## Task
The material below holds pictures; leave them out and reproduce exactly the lines from the one with "orange line: (45, 70) -> (45, 52), moved" through the one with "purple L-shape: (279, 716)", inclusive.

## Information supplied

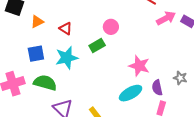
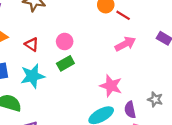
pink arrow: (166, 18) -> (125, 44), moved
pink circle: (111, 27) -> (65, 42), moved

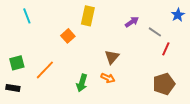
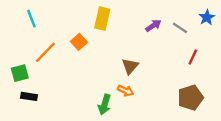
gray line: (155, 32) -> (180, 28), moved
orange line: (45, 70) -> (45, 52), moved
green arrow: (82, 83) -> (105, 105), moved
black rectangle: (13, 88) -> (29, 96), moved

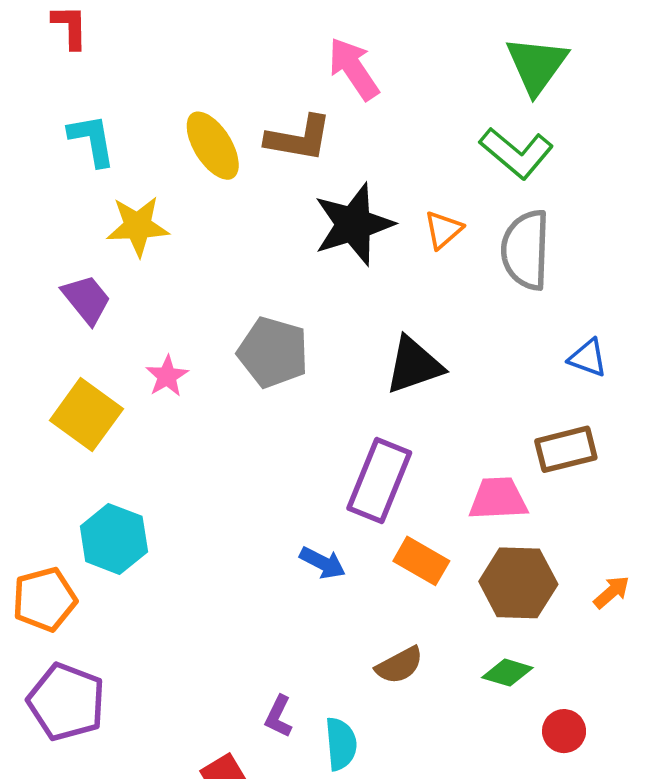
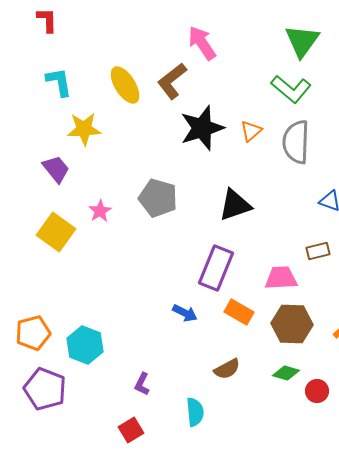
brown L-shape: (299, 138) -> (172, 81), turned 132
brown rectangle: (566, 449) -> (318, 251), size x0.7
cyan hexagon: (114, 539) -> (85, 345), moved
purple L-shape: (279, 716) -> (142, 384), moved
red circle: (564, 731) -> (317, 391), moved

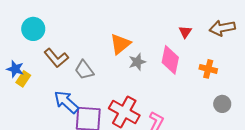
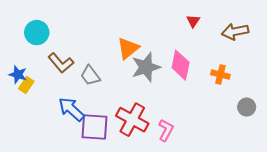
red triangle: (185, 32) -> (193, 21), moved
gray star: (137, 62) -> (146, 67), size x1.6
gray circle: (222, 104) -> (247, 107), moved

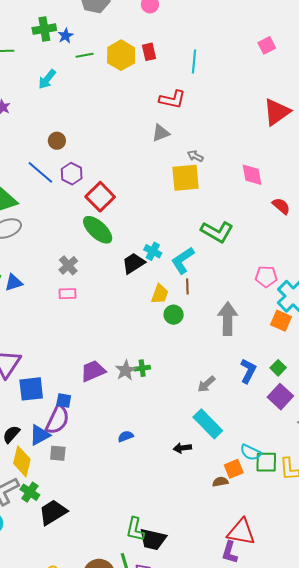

## Solution to the exercise
orange line: (45, 70) -> (45, 52), moved
green arrow: (82, 83) -> (105, 105), moved
black rectangle: (13, 88) -> (29, 96), moved

brown L-shape: (299, 138) -> (172, 81), turned 132
brown rectangle: (566, 449) -> (318, 251), size x0.7
cyan hexagon: (114, 539) -> (85, 345), moved
purple L-shape: (279, 716) -> (142, 384), moved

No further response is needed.